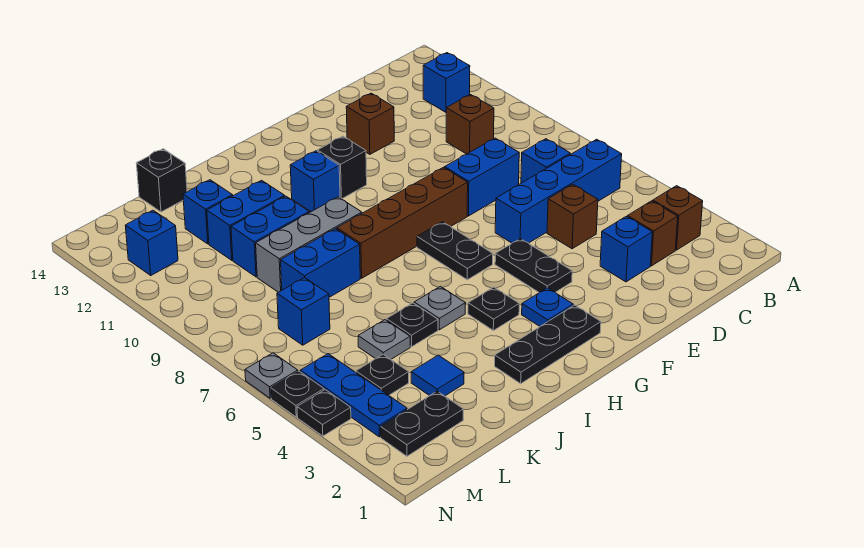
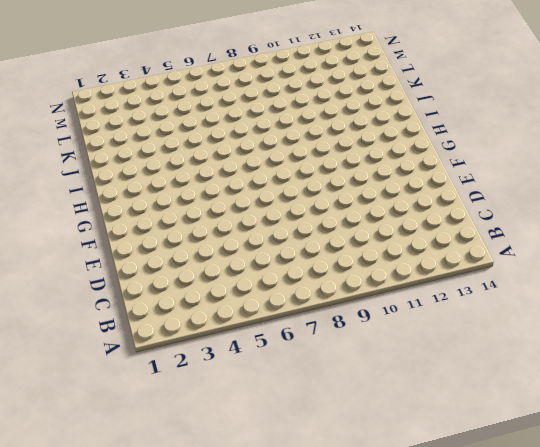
none -> brown brick B3 level 1
none -> blue brick B6:E6 level 1
none -> blue brick B12 level 1
none -> brown brick C3 level 1

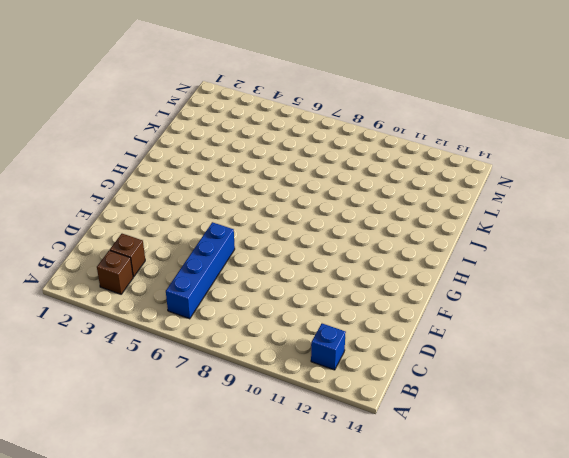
none -> blue brick C7 level 1
none -> brown brick C10 level 1
none -> blue brick D3 level 1
none -> brown brick D5 level 1

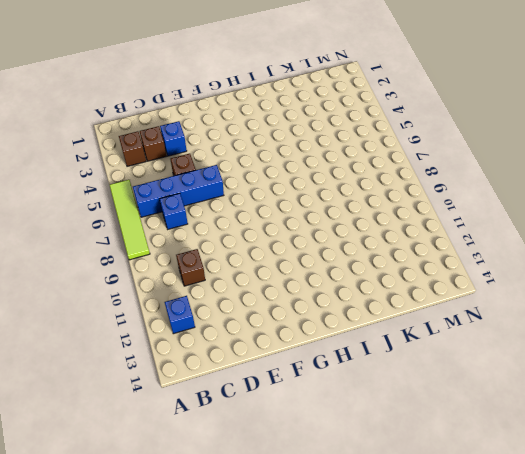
lime tile A5:A8 level 1 -> none
none -> blue brick D8:E8 level 1
none -> brown brick E12 level 1
none -> black plate F4:F5 level 1
none -> brown brick F8:I8 level 1

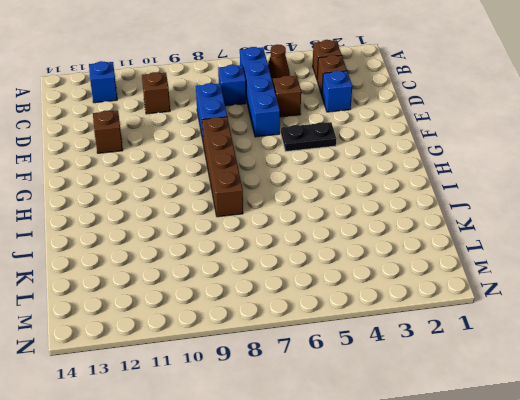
brown cone B5 level 1 -> none
none -> black plate G2:I2 level 1
none -> blue plate G3 level 1
none -> black plate G6:G7 level 1
none -> black brick G11 level 1

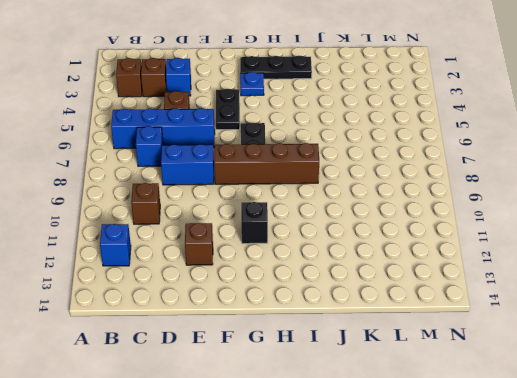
none -> black plate H4 level 1
none -> blue brick H11 level 1
none -> grey plate I5 level 1
none -> grey brick I9:K9 level 1

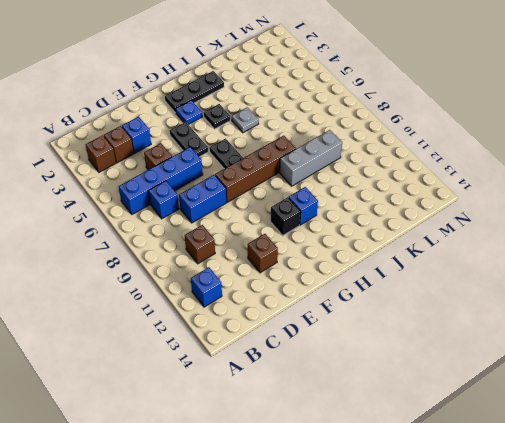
none -> black plate J5 level 1
none -> blue brick J8:K8 level 1
none -> blue brick J10:K10 level 1
none -> blue brick J11:K11 level 1

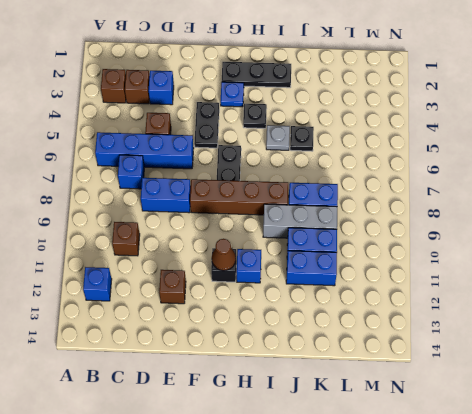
brown cone G11 level 2 -> none
none -> blue tile K3 level 1
none -> grey plate K5 level 1
none -> blue brick K12 level 1
none -> black brick K14 level 1

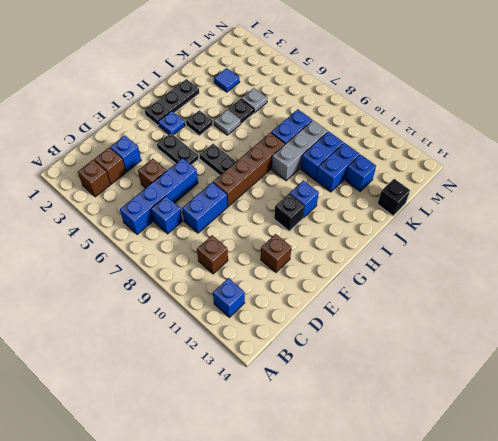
none -> black plate L2:M2 level 1
none -> black plate L4 level 1
none -> blue brick L7 level 1
none -> blue plate M3:M5 level 1

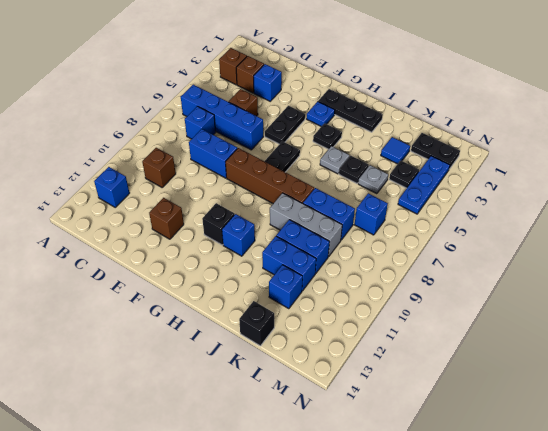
none -> blue brick M12 level 1
none -> black plate N4 level 1
none -> black plate N5 level 1
none -> grey plate N6 level 1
-=-=-=-=-
◆ **Task prompt**: Output exactly the lines of the listing above that start with the one holding "none -> black plate G2:I2 level 1" and go on through the one holding "none -> blue brick M12 level 1"; leave the pictures out.

◆ **Solved exercise**:
none -> black plate G2:I2 level 1
none -> blue plate G3 level 1
none -> black plate G6:G7 level 1
none -> black brick G11 level 1

none -> black plate H4 level 1
none -> blue brick H11 level 1
none -> grey plate I5 level 1
none -> grey brick I9:K9 level 1

none -> black plate J5 level 1
none -> blue brick J8:K8 level 1
none -> blue brick J10:K10 level 1
none -> blue brick J11:K11 level 1

brown cone G11 level 2 -> none
none -> blue tile K3 level 1
none -> grey plate K5 level 1
none -> blue brick K12 level 1
none -> black brick K14 level 1

none -> black plate L2:M2 level 1
none -> black plate L4 level 1
none -> blue brick L7 level 1
none -> blue plate M3:M5 level 1

none -> blue brick M12 level 1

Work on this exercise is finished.